* Exercise instructions *
Find the line containing "none -> cyan plate J6 level 1" in the entries below. Reproduce that line and each one after it to the end, exactly, with no other lines.

::: Data to process

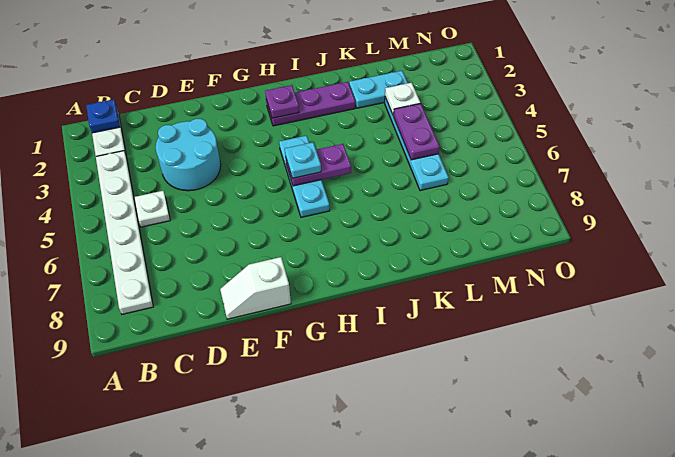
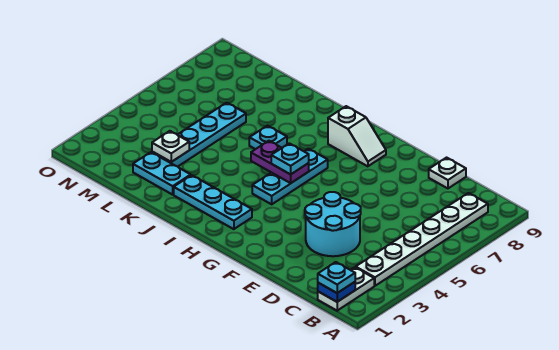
none -> cyan plate B1 level 3
white plate C5 level 1 -> white plate D9 level 1
white slope E9:F9 level 1 top F -> white slope G8:H8 level 1 top H
purple plate H2:J2 level 1 -> cyan plate H2:J2 level 1
purple plate H2 level 2 -> none
none -> cyan plate J6 level 1
purple plate L4:L5 level 2 -> none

::::::

* Solution for this task *
none -> cyan plate J6 level 1
purple plate L4:L5 level 2 -> none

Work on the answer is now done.